### YOUR ASSIGNMENT:
Show all lines from the listing below that contain "blue".

### PROVIDED DATA:
+===+

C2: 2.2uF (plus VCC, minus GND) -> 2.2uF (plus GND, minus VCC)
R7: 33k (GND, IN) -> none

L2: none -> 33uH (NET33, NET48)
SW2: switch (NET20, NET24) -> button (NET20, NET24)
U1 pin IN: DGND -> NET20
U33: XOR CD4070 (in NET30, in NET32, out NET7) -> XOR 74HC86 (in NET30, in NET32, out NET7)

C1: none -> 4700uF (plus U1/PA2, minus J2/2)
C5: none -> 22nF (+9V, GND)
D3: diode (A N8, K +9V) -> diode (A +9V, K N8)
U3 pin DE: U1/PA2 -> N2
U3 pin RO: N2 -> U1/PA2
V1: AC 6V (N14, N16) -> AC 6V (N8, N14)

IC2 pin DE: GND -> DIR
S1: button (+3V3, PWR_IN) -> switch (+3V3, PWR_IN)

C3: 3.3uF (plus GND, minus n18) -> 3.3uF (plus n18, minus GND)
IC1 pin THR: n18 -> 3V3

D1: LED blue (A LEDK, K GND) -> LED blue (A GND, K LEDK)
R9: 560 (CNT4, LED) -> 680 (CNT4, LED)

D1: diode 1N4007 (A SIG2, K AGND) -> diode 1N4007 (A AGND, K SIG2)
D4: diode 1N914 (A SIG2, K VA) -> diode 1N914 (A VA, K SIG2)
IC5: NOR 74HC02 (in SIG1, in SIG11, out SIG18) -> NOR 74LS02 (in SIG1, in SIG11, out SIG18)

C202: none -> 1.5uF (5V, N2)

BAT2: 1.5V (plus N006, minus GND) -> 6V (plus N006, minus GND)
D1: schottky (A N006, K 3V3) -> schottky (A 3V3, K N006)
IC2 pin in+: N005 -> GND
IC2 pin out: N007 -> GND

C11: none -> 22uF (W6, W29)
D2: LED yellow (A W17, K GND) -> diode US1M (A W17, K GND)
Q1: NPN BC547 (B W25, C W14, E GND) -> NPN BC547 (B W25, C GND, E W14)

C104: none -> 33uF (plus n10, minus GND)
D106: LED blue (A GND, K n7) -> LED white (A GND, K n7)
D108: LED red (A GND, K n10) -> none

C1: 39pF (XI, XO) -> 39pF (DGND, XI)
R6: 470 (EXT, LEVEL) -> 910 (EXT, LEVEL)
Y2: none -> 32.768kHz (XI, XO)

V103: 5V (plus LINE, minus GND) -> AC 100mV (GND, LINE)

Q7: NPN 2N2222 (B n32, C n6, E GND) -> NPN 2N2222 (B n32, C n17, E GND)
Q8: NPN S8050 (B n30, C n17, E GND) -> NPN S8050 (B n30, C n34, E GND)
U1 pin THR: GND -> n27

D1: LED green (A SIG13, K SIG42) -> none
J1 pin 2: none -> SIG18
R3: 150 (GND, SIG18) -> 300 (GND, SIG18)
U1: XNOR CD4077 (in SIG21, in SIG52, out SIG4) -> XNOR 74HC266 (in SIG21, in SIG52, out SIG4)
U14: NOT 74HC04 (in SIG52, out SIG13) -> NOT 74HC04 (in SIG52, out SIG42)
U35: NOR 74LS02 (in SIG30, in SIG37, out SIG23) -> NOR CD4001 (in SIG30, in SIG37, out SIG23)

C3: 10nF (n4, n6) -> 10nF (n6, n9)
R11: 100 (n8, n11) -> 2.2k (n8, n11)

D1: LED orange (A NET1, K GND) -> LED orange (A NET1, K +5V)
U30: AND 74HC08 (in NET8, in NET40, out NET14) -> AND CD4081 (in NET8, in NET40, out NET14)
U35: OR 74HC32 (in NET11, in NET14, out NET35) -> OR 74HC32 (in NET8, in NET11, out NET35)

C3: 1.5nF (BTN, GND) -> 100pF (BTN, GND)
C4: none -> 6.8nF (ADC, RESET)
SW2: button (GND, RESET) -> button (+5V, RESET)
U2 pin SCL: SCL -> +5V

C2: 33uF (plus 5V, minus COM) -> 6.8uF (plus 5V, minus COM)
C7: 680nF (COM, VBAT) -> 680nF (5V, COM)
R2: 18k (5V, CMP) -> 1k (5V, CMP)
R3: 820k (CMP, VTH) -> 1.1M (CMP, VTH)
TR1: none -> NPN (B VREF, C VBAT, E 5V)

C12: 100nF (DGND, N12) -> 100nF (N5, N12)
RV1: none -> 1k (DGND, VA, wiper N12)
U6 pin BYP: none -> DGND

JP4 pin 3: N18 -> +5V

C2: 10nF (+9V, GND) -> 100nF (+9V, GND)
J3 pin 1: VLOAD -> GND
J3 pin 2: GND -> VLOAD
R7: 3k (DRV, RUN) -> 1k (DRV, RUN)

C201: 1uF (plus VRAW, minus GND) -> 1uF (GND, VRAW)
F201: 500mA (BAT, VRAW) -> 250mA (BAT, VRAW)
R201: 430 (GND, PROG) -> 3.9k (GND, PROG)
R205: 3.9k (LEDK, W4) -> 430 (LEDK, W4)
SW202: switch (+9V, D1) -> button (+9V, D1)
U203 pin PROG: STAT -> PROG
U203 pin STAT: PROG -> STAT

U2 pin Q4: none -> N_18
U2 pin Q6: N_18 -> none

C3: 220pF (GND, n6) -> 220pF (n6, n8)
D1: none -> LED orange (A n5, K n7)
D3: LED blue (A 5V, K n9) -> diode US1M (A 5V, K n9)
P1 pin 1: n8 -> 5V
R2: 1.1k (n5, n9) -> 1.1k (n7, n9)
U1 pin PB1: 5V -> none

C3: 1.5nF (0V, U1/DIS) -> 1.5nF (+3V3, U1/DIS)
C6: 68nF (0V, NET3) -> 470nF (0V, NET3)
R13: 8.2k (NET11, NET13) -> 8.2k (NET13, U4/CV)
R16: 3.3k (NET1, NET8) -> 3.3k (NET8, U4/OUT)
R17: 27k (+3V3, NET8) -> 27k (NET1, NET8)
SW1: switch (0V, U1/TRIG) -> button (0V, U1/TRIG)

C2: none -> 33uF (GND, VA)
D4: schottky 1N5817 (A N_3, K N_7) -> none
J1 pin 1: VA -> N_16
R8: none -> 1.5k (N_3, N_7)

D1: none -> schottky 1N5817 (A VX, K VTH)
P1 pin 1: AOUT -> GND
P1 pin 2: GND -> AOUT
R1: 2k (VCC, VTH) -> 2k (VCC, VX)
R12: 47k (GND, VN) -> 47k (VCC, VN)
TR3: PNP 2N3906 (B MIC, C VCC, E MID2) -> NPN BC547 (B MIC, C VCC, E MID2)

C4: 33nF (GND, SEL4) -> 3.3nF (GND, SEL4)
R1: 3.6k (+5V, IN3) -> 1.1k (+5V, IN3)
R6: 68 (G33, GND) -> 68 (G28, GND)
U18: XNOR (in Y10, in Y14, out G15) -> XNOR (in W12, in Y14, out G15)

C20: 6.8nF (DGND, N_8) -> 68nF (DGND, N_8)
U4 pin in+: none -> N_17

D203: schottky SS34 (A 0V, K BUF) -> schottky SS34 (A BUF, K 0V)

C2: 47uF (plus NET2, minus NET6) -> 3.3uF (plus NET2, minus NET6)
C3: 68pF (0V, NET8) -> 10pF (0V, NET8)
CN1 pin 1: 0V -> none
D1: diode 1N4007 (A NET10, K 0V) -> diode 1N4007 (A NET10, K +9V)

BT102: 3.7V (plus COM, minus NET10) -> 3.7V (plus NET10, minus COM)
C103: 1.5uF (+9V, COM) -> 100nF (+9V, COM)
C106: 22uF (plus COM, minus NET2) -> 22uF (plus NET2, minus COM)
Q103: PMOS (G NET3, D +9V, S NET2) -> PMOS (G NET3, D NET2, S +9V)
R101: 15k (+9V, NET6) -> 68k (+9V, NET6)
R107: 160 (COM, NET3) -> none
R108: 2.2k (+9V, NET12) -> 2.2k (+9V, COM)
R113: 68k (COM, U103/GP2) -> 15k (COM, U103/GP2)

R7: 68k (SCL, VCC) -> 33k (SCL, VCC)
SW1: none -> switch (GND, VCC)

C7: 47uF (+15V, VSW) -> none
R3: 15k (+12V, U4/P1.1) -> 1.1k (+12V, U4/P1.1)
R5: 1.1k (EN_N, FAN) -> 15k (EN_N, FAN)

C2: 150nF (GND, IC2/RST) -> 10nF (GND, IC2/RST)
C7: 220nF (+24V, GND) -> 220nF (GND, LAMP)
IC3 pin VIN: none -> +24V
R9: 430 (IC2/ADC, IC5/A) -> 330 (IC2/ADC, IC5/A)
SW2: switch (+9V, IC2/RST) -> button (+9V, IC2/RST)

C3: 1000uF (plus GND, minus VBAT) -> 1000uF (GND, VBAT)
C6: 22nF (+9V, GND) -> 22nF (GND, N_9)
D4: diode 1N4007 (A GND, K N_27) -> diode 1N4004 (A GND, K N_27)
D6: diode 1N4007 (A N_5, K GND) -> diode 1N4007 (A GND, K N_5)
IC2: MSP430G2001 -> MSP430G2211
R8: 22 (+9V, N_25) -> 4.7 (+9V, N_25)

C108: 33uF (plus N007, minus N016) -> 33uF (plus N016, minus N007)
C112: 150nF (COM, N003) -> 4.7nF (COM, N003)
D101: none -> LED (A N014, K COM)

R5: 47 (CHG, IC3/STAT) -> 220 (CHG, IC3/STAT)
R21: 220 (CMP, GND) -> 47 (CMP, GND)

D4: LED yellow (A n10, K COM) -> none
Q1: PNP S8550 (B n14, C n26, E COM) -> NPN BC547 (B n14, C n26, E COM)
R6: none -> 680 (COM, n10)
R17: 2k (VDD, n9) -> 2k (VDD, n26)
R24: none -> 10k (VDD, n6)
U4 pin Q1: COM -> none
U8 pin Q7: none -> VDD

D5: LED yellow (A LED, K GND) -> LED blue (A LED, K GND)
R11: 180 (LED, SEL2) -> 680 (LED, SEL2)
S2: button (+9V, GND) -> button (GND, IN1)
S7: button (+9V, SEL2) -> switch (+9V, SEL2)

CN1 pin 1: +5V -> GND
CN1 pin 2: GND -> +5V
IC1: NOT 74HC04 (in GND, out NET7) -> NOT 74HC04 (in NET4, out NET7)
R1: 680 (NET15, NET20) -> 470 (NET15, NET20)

+===+

### WRITTEN SOLUTION:
D1: LED blue (A LEDK, K GND) -> LED blue (A GND, K LEDK)
D106: LED blue (A GND, K n7) -> LED white (A GND, K n7)
D3: LED blue (A 5V, K n9) -> diode US1M (A 5V, K n9)
D5: LED yellow (A LED, K GND) -> LED blue (A LED, K GND)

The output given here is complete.